(Exercise): Update the lines below by replacing every "green arrow" with "teal arrow" and leaving everything else unchanged. Omit the pictures from your answer.
--- START ---
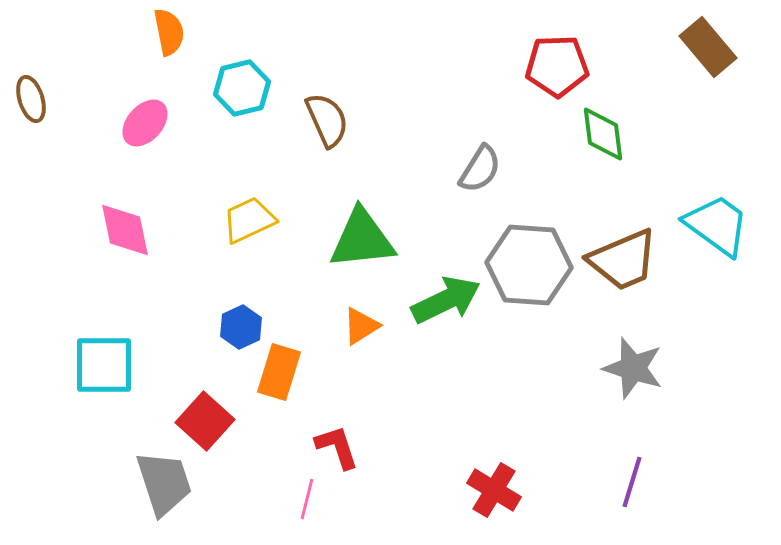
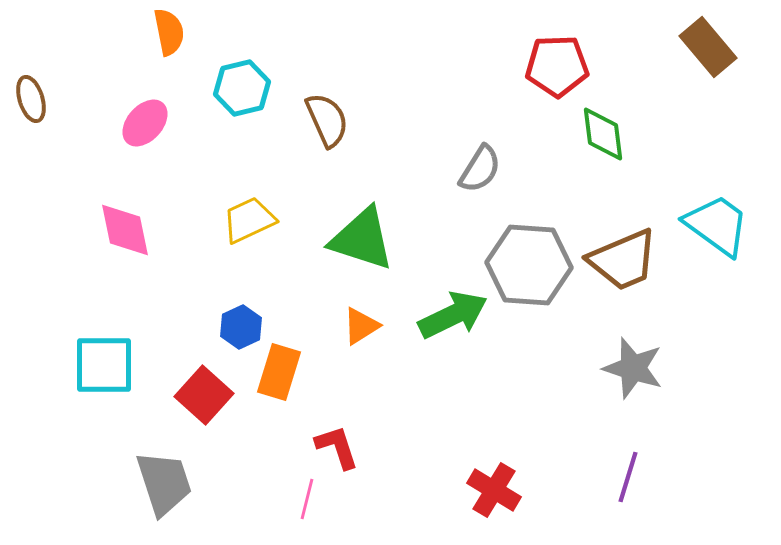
green triangle: rotated 24 degrees clockwise
green arrow: moved 7 px right, 15 px down
red square: moved 1 px left, 26 px up
purple line: moved 4 px left, 5 px up
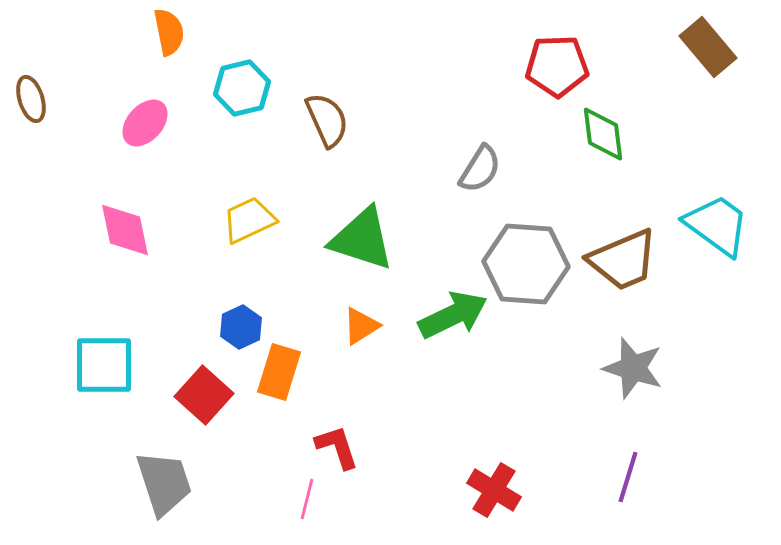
gray hexagon: moved 3 px left, 1 px up
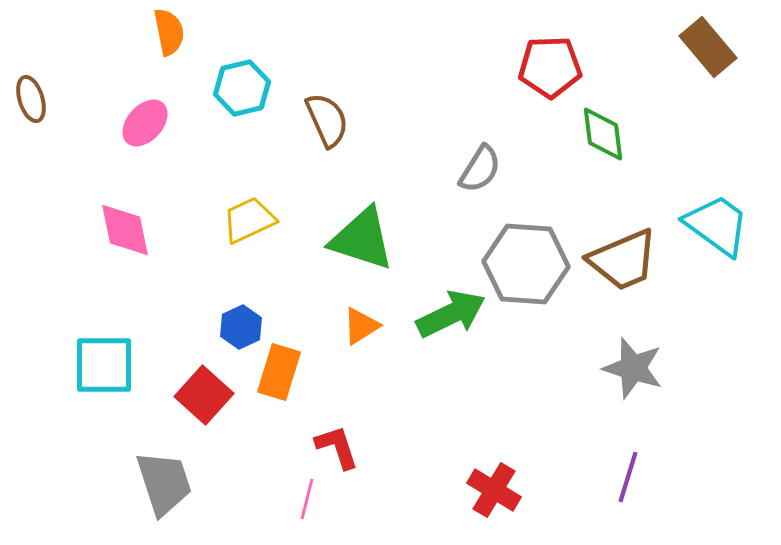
red pentagon: moved 7 px left, 1 px down
green arrow: moved 2 px left, 1 px up
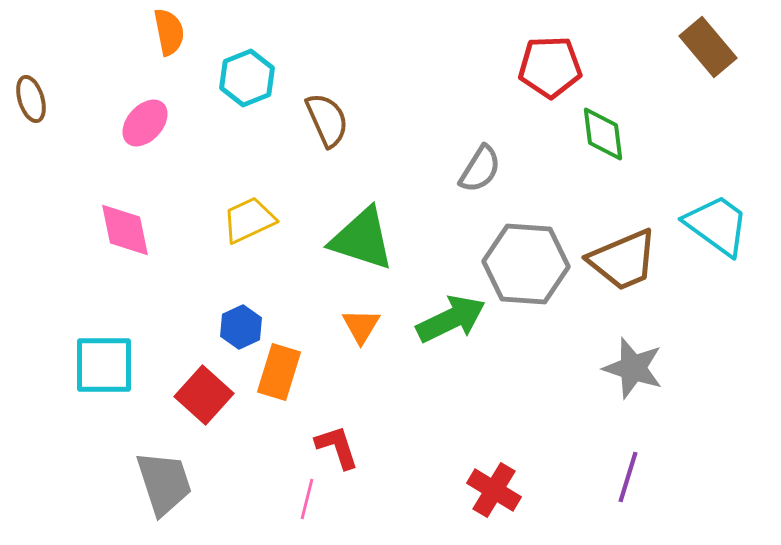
cyan hexagon: moved 5 px right, 10 px up; rotated 8 degrees counterclockwise
green arrow: moved 5 px down
orange triangle: rotated 27 degrees counterclockwise
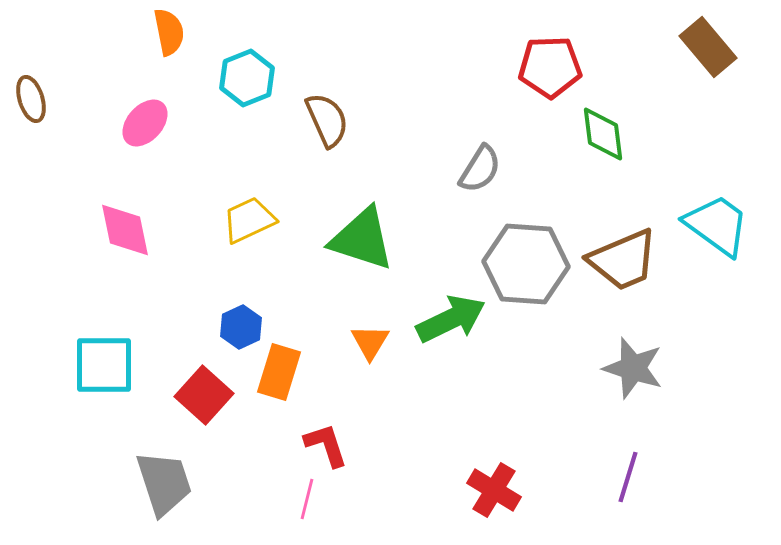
orange triangle: moved 9 px right, 16 px down
red L-shape: moved 11 px left, 2 px up
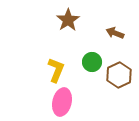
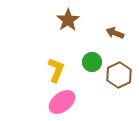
pink ellipse: rotated 40 degrees clockwise
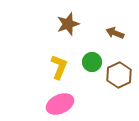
brown star: moved 4 px down; rotated 15 degrees clockwise
yellow L-shape: moved 3 px right, 3 px up
pink ellipse: moved 2 px left, 2 px down; rotated 12 degrees clockwise
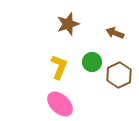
pink ellipse: rotated 68 degrees clockwise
--- END ---
(Written answer):
green triangle: rotated 24 degrees clockwise
teal arrow: moved 7 px right, 15 px down
red square: moved 1 px left, 26 px up
purple line: moved 4 px left, 5 px up
gray hexagon: moved 3 px left, 1 px up
red pentagon: moved 7 px left, 1 px down
teal arrow: moved 2 px left, 1 px up
cyan hexagon: moved 5 px right, 10 px up; rotated 8 degrees counterclockwise
teal arrow: moved 5 px down
orange triangle: rotated 27 degrees counterclockwise
orange triangle: moved 9 px right, 16 px down
red L-shape: moved 11 px left, 2 px up
pink ellipse: rotated 40 degrees clockwise
brown star: moved 4 px down; rotated 15 degrees clockwise
yellow L-shape: moved 3 px right, 3 px up
pink ellipse: moved 2 px left, 2 px down; rotated 12 degrees clockwise
pink ellipse: rotated 68 degrees clockwise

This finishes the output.